* **WHAT IS EXPECTED**: For the data below, please report each line where the word "pomarańczowy" is found.

* **RECORDS**:
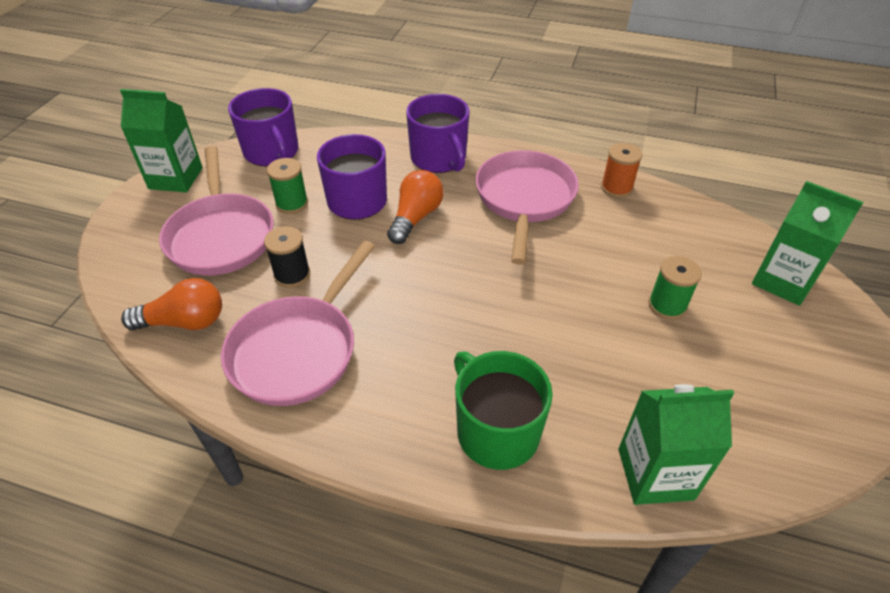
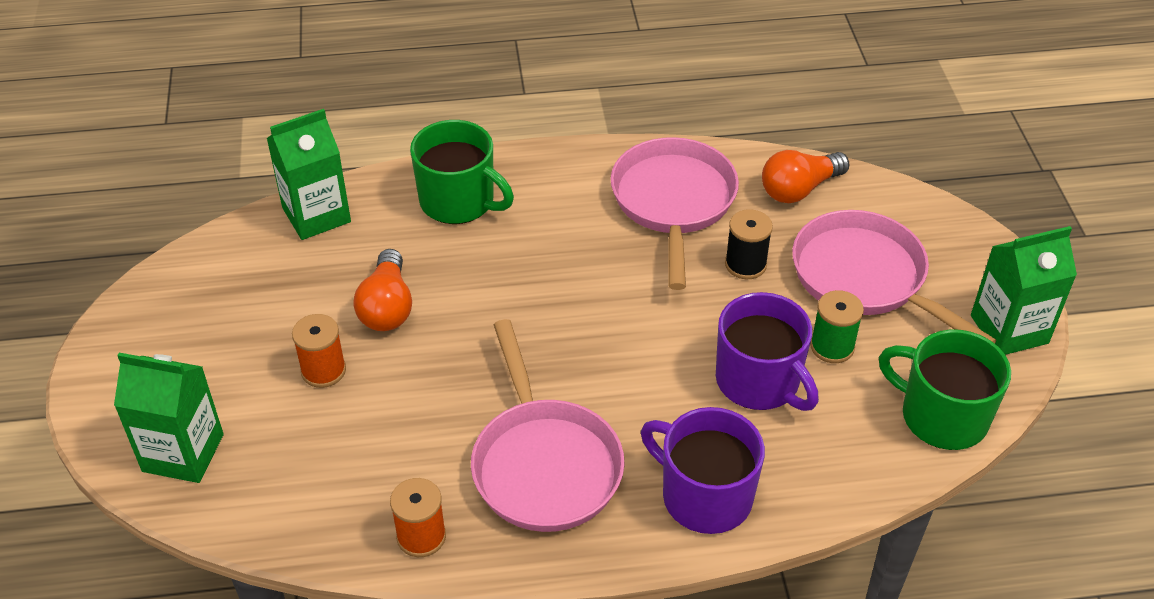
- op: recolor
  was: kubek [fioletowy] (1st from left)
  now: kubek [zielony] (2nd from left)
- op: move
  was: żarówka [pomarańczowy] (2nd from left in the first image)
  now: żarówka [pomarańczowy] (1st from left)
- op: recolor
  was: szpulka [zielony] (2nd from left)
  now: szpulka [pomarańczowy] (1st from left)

* **COMPLETED TASK**:
  was: żarówka [pomarańczowy] (2nd from left in the first image)
  now: żarówka [pomarańczowy] (1st from left)
  now: szpulka [pomarańczowy] (1st from left)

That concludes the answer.